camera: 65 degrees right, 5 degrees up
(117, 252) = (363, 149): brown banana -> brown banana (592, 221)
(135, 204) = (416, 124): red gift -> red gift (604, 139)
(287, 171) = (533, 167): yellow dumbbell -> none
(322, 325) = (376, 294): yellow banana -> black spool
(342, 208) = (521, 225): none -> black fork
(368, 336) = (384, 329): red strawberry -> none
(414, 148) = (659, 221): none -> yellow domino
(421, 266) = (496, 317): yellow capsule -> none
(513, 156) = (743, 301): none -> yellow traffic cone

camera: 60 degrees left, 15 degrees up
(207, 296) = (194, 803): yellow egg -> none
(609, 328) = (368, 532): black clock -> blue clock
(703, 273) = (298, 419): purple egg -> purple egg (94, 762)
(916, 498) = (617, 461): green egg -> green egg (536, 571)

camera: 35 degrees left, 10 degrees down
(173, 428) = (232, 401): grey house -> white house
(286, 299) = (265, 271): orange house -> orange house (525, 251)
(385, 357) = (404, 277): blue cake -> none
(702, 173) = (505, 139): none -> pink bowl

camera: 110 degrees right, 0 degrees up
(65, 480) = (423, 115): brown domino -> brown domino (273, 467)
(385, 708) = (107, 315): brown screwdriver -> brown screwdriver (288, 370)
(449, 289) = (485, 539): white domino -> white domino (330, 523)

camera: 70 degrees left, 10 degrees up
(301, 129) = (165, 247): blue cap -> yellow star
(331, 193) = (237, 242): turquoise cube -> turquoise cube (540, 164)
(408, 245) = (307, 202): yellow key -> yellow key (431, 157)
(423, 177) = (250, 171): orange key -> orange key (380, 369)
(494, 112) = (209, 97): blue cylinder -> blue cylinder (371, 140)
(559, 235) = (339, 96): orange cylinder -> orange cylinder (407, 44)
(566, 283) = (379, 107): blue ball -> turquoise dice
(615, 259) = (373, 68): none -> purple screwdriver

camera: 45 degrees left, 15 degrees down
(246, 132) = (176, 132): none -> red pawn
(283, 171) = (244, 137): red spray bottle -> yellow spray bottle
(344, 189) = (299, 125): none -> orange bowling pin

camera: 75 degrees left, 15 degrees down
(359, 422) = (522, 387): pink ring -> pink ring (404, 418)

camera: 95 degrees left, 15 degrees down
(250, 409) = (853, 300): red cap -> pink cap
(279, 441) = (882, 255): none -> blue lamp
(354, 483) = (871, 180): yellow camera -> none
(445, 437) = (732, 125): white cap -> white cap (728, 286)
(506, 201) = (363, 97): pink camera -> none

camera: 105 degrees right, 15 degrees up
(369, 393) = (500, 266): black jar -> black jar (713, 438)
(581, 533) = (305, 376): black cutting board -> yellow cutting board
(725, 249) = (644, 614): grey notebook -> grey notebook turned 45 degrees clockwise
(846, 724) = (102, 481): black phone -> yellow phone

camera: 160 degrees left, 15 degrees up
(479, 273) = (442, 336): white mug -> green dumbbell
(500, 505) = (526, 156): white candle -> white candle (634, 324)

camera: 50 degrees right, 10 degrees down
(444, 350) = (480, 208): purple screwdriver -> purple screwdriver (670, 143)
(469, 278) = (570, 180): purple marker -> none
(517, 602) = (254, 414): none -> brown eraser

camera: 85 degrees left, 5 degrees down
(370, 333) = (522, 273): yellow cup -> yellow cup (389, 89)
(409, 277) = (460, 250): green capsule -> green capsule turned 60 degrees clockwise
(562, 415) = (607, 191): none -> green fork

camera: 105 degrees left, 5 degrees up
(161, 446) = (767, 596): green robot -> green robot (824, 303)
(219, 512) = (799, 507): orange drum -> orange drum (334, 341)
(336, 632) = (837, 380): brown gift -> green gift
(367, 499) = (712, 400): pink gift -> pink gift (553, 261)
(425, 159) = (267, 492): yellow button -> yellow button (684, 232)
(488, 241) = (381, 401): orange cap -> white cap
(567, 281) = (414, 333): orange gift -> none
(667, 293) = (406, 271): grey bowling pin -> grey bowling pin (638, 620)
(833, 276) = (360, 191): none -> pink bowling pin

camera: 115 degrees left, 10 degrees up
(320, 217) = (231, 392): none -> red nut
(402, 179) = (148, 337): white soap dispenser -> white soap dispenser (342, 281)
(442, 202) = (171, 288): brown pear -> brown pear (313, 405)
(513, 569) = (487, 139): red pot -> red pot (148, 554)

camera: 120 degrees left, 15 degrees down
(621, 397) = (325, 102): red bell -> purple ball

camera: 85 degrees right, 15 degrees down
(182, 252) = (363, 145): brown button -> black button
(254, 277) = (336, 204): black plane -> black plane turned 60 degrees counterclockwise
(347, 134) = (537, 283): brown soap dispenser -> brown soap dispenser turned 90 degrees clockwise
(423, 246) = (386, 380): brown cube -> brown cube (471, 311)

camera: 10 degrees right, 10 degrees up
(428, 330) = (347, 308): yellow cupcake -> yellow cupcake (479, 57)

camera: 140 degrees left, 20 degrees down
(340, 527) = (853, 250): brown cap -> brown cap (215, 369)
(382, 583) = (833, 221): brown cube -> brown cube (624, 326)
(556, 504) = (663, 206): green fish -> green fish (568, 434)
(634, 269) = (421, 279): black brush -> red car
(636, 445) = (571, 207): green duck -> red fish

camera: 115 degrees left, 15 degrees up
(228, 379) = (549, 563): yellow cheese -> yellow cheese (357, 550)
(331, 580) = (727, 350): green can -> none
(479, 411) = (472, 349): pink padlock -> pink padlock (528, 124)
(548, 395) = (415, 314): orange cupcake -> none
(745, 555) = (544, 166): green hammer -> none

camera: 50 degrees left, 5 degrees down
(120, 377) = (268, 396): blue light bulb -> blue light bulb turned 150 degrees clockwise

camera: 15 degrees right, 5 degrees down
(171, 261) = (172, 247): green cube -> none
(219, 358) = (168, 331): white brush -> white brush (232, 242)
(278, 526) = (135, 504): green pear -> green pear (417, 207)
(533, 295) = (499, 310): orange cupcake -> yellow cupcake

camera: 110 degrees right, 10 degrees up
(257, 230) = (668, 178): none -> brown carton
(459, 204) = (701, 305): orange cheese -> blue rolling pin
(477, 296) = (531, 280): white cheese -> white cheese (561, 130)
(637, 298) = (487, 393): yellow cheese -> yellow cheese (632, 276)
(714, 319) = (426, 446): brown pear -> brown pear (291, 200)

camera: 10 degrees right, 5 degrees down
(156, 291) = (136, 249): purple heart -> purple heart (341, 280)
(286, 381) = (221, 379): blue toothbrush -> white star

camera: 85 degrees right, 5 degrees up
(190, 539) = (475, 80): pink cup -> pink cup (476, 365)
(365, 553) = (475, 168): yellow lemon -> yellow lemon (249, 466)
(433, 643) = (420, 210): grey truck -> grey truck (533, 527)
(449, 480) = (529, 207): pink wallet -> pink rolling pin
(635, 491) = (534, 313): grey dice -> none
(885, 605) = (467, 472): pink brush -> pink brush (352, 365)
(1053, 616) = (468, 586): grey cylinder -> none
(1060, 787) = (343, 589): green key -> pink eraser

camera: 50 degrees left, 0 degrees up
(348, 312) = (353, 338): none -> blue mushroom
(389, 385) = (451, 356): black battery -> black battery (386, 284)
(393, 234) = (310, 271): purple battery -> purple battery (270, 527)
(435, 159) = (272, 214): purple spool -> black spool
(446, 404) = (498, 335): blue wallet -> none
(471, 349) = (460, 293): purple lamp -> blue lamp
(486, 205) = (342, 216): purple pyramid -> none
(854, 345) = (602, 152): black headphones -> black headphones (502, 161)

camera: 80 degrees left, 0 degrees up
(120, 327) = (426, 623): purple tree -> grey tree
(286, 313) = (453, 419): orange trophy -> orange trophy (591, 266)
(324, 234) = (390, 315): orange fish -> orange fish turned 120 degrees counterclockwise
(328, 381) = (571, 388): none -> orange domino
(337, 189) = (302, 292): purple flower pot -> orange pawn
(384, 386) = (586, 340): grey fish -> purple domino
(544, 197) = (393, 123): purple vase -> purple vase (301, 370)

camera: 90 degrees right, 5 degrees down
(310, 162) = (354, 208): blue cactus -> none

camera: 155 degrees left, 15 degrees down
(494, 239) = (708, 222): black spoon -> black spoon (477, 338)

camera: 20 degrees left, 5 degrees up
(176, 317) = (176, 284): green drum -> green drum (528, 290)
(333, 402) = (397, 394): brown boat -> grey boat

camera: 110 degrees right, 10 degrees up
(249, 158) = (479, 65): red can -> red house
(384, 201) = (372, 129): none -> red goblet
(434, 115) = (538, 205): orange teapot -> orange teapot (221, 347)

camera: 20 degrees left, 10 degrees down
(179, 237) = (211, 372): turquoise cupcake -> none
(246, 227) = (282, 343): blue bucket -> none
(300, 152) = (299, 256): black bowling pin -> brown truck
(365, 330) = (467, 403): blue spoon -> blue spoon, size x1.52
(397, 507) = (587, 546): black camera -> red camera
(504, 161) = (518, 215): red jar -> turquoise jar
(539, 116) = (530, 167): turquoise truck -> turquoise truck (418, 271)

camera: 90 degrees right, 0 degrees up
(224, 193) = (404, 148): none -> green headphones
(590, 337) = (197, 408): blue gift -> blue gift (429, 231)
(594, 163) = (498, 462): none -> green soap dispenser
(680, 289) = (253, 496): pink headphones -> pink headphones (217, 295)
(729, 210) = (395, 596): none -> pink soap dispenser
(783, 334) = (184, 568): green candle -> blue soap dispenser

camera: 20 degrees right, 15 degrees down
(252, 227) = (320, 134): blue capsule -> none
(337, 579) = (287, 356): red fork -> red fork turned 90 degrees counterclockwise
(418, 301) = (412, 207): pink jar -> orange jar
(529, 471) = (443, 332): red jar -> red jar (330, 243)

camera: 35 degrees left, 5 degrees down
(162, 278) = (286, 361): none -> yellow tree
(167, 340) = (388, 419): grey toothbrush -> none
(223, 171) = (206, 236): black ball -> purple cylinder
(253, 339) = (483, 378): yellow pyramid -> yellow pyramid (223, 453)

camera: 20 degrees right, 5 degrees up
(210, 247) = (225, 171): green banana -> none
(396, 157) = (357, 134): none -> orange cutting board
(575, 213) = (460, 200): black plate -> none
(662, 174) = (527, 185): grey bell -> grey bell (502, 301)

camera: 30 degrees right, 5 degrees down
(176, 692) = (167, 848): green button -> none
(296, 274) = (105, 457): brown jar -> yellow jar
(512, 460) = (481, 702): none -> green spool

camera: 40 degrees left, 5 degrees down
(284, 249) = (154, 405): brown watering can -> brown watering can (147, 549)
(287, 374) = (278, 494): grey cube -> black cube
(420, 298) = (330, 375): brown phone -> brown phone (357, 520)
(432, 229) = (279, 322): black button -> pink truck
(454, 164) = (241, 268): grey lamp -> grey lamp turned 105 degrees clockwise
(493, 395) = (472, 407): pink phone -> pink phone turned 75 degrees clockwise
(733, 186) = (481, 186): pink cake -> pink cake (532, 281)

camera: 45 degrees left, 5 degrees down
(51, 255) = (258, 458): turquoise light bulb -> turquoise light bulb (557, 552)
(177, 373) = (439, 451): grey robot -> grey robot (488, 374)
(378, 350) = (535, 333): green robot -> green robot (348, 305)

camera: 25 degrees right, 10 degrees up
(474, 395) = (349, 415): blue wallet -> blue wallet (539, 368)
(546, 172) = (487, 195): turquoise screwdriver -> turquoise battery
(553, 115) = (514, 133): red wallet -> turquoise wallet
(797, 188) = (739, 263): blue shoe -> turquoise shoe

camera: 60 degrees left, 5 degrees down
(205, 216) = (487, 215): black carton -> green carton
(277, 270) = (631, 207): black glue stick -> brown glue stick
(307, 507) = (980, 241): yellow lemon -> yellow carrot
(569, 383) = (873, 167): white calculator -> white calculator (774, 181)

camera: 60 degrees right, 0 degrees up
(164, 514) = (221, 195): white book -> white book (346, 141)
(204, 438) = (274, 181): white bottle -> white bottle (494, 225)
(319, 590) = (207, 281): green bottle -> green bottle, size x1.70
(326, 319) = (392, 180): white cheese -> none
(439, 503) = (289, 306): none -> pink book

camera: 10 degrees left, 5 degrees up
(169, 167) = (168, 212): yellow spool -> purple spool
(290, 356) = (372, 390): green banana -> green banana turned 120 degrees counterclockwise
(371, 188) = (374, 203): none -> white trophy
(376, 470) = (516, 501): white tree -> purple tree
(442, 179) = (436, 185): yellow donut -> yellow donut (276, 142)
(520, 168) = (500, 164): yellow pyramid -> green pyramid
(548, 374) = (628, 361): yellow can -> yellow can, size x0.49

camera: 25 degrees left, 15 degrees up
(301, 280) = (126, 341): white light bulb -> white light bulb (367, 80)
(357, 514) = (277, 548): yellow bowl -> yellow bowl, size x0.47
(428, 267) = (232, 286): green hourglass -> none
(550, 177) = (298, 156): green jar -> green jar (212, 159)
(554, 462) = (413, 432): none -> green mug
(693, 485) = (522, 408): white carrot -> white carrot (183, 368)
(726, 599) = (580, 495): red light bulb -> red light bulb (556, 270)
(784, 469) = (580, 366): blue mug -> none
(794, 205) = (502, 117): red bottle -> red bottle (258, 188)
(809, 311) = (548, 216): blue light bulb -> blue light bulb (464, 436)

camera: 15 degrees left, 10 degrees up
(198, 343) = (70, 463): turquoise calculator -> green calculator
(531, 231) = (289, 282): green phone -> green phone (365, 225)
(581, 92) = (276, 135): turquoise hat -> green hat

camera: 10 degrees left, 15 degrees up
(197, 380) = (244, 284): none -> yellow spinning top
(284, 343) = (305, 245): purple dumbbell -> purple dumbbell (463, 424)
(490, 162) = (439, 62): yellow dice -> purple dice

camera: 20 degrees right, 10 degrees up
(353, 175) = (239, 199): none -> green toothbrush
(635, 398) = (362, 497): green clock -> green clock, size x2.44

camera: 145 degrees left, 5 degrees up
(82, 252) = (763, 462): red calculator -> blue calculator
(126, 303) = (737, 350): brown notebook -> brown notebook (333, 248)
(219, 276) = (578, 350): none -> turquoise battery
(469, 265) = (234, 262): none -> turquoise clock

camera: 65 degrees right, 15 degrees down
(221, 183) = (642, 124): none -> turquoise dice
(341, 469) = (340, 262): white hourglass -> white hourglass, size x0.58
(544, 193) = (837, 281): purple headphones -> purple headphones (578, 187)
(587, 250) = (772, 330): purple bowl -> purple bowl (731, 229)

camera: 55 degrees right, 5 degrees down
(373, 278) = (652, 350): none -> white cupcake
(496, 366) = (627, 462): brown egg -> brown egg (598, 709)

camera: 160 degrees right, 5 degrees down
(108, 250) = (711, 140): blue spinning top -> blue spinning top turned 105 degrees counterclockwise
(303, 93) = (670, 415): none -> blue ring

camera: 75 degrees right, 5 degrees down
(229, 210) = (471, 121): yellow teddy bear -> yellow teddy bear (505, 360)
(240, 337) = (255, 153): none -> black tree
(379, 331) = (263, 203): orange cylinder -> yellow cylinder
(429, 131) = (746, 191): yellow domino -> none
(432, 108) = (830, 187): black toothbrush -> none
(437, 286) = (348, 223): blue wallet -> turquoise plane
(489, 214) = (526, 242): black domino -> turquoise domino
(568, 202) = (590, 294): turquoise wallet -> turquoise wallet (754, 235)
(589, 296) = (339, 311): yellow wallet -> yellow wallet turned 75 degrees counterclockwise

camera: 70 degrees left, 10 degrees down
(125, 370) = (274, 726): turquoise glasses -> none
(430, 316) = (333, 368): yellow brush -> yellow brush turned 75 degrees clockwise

-=-=-

• **How to complete this task**
Print exactly the lines above from the one with "(425, 159) = (267, 492): yellow" to the one with "(171, 261) = (172, 247): green cube -> none", including both.

• **Written solution**
(425, 159) = (267, 492): yellow button -> yellow button (684, 232)
(488, 241) = (381, 401): orange cap -> white cap
(567, 281) = (414, 333): orange gift -> none
(667, 293) = (406, 271): grey bowling pin -> grey bowling pin (638, 620)
(833, 276) = (360, 191): none -> pink bowling pin

camera: 115 degrees left, 10 degrees up
(320, 217) = (231, 392): none -> red nut
(402, 179) = (148, 337): white soap dispenser -> white soap dispenser (342, 281)
(442, 202) = (171, 288): brown pear -> brown pear (313, 405)
(513, 569) = (487, 139): red pot -> red pot (148, 554)

camera: 120 degrees left, 15 degrees down
(621, 397) = (325, 102): red bell -> purple ball

camera: 85 degrees right, 15 degrees down
(182, 252) = (363, 145): brown button -> black button
(254, 277) = (336, 204): black plane -> black plane turned 60 degrees counterclockwise
(347, 134) = (537, 283): brown soap dispenser -> brown soap dispenser turned 90 degrees clockwise
(423, 246) = (386, 380): brown cube -> brown cube (471, 311)

camera: 10 degrees right, 10 degrees up
(428, 330) = (347, 308): yellow cupcake -> yellow cupcake (479, 57)

camera: 140 degrees left, 20 degrees down
(340, 527) = (853, 250): brown cap -> brown cap (215, 369)
(382, 583) = (833, 221): brown cube -> brown cube (624, 326)
(556, 504) = (663, 206): green fish -> green fish (568, 434)
(634, 269) = (421, 279): black brush -> red car
(636, 445) = (571, 207): green duck -> red fish

camera: 115 degrees left, 15 degrees up
(228, 379) = (549, 563): yellow cheese -> yellow cheese (357, 550)
(331, 580) = (727, 350): green can -> none
(479, 411) = (472, 349): pink padlock -> pink padlock (528, 124)
(548, 395) = (415, 314): orange cupcake -> none
(745, 555) = (544, 166): green hammer -> none

camera: 50 degrees left, 5 degrees down
(120, 377) = (268, 396): blue light bulb -> blue light bulb turned 150 degrees clockwise

camera: 15 degrees right, 5 degrees down
(171, 261) = (172, 247): green cube -> none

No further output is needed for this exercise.